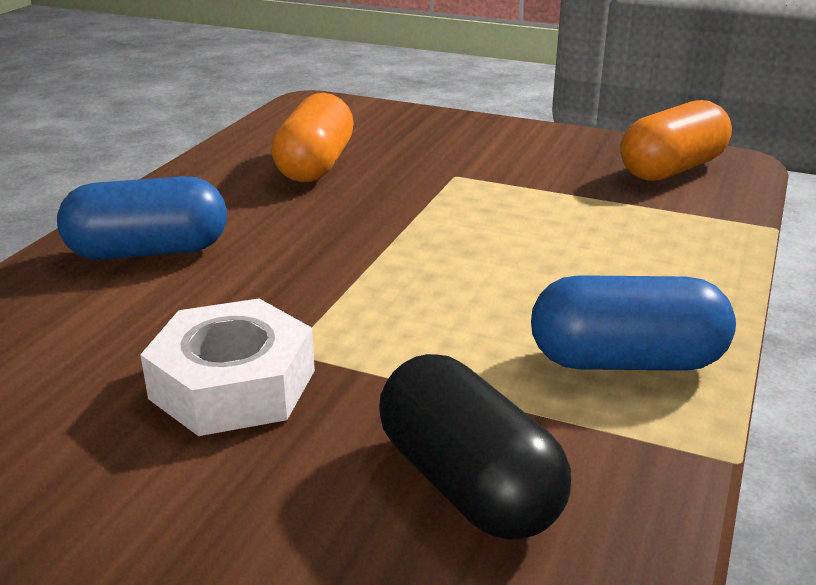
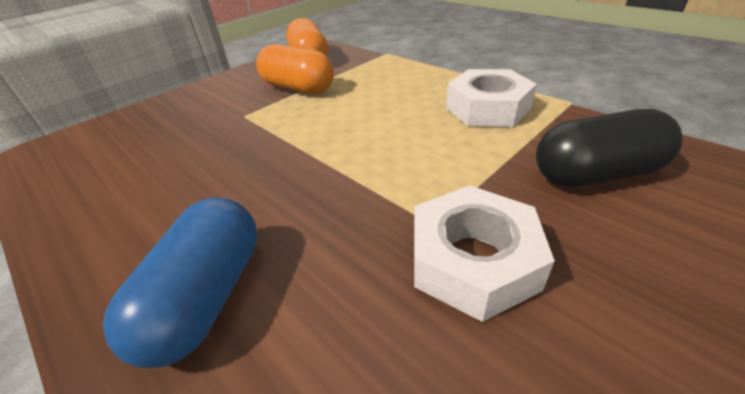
camera: 65 degrees left, 10 degrees up
(315, 165) = (155, 168): orange capsule -> orange capsule (298, 88)
(626, 361) = (487, 108): blue capsule -> white nut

* * * * * * * * *

• **What you are asked to do**
Look over the data above and show each line that contains "capsule".

• **Answer box**
(315, 165) = (155, 168): orange capsule -> orange capsule (298, 88)
(626, 361) = (487, 108): blue capsule -> white nut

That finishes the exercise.